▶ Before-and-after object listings
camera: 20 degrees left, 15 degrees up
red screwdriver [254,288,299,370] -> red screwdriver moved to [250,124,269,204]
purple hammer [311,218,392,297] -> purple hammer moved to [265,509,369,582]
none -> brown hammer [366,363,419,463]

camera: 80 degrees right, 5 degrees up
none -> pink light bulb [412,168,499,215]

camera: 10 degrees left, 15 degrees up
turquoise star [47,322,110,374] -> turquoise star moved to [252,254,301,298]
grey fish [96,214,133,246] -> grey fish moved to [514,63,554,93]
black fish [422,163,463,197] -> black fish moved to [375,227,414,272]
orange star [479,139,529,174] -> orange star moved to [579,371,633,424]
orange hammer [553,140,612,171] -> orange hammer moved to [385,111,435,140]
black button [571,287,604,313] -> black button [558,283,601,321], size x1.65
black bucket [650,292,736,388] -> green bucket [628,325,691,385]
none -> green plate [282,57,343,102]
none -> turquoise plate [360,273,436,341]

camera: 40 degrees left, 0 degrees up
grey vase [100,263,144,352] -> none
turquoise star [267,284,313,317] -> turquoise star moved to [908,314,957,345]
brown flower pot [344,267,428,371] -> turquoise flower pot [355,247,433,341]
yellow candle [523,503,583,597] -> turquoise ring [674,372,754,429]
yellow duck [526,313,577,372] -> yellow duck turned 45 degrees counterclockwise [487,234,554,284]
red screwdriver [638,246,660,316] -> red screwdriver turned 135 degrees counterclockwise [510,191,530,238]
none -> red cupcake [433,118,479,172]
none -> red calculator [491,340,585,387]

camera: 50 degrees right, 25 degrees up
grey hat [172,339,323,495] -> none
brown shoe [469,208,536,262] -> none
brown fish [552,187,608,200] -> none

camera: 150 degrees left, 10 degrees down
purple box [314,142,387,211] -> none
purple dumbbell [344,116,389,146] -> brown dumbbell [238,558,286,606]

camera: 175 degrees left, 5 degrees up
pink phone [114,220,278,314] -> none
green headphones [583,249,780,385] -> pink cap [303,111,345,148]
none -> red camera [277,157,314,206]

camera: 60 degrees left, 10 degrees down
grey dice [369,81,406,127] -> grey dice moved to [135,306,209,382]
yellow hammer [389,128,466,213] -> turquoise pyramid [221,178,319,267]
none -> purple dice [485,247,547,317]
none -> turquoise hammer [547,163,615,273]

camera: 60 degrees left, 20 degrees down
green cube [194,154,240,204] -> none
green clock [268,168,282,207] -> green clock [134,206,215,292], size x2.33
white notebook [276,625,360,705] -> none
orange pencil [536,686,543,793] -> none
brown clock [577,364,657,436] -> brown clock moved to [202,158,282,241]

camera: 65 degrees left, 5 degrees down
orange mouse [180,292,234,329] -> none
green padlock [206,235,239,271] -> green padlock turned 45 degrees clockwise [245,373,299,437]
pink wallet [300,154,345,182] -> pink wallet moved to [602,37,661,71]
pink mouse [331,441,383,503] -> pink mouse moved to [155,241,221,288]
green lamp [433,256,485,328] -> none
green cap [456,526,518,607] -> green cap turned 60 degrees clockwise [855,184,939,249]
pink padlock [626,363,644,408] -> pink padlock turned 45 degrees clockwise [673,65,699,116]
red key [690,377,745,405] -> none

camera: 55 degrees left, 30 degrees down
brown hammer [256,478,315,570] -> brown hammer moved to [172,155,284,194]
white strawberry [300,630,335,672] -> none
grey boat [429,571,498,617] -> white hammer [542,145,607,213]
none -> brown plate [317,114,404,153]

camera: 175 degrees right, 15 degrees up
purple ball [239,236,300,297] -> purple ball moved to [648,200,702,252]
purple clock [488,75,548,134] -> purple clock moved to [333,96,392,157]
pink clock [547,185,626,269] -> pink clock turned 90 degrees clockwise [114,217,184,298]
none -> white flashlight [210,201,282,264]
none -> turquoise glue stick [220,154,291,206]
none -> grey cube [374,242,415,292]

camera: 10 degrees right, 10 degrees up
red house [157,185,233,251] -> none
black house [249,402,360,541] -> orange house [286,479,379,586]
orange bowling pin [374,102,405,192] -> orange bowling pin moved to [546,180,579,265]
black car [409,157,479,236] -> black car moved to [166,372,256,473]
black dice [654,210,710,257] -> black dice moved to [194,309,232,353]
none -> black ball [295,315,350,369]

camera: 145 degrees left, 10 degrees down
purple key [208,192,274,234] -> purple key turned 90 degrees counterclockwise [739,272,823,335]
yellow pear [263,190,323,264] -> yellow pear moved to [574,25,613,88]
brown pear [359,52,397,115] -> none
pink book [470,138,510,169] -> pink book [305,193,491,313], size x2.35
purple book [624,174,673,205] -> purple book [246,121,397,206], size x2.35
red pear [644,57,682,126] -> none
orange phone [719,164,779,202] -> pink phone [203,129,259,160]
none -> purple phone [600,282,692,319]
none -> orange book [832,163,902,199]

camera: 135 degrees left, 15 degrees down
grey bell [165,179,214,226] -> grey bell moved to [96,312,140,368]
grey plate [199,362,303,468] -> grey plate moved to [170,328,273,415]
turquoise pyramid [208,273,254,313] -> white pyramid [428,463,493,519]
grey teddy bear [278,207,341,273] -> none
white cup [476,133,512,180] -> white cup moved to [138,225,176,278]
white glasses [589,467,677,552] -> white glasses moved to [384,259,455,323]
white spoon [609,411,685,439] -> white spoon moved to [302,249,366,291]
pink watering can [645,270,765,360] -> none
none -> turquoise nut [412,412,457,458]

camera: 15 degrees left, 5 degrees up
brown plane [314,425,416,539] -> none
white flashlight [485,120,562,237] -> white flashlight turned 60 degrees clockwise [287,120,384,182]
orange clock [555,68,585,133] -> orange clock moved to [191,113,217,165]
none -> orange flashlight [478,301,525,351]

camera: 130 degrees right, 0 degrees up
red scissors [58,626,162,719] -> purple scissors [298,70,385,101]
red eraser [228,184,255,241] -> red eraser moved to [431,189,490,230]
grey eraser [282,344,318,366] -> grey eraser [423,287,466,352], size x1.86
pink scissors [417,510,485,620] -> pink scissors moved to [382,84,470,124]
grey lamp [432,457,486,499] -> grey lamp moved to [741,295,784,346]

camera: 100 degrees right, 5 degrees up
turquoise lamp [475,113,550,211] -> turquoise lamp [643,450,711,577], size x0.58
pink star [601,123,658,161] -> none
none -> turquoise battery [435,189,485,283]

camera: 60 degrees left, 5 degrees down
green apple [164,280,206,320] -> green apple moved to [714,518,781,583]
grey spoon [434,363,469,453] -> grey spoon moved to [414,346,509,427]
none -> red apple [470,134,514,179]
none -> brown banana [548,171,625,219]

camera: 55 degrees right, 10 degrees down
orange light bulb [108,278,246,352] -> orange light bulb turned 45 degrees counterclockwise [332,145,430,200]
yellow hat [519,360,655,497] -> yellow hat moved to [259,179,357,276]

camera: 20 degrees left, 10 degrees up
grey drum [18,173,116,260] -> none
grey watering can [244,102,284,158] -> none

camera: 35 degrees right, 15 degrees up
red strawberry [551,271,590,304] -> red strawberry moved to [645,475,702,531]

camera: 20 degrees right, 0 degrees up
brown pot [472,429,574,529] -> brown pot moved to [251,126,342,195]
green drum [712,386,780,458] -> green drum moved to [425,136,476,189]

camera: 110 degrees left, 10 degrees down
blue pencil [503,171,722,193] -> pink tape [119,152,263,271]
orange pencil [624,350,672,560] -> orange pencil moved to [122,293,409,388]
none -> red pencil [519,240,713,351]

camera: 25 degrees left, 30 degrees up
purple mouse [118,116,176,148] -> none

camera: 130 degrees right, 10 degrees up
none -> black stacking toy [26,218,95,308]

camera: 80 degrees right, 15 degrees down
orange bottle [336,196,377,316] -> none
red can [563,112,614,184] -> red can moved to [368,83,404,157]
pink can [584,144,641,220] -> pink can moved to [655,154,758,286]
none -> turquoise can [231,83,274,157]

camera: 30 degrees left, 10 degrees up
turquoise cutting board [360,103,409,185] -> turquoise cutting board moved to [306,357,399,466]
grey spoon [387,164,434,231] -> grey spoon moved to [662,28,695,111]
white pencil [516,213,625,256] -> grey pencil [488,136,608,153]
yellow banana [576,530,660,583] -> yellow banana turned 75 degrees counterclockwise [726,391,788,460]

▶ Directions for this task
Your answer should consist solely of the lines above from the line with "grey hat [172,339,323,495] -> none" to the line with "none -> red camera [277,157,314,206]", both included, reproduced exactly.

▶ Task output
grey hat [172,339,323,495] -> none
brown shoe [469,208,536,262] -> none
brown fish [552,187,608,200] -> none

camera: 150 degrees left, 10 degrees down
purple box [314,142,387,211] -> none
purple dumbbell [344,116,389,146] -> brown dumbbell [238,558,286,606]

camera: 175 degrees left, 5 degrees up
pink phone [114,220,278,314] -> none
green headphones [583,249,780,385] -> pink cap [303,111,345,148]
none -> red camera [277,157,314,206]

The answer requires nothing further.